TASK OBJECTIVE: Go over these records and count the lines with the string "right" in them; the count is all that should be returned.

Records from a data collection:
+--

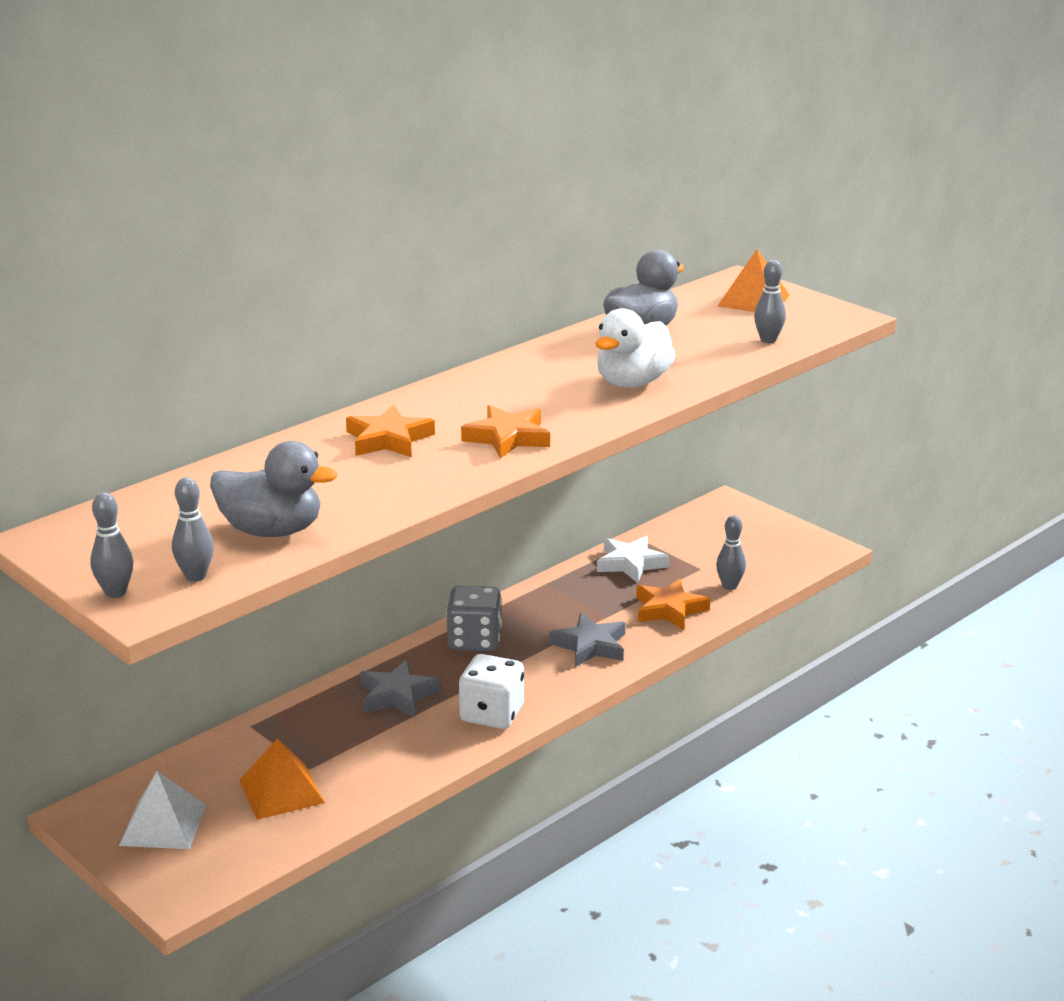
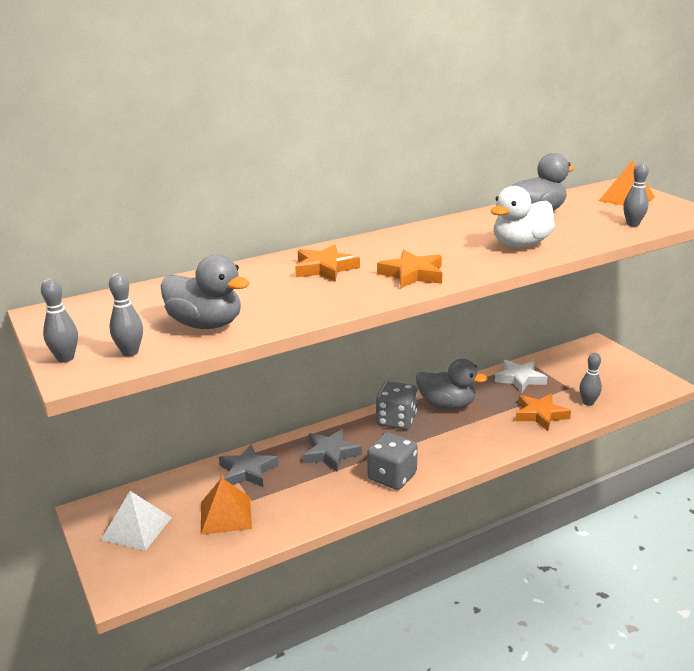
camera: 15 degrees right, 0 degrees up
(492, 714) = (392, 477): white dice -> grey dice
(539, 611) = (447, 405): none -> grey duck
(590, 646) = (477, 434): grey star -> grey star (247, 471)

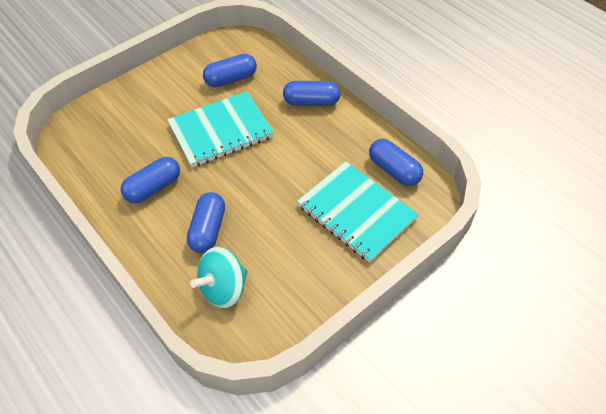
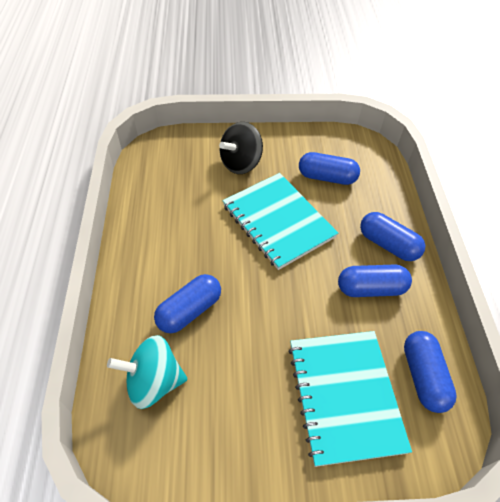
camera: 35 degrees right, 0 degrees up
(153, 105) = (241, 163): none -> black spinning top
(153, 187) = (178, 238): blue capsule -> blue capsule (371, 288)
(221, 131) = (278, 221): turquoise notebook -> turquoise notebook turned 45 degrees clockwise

+--

OUTPUT FOR THIS TASK: 2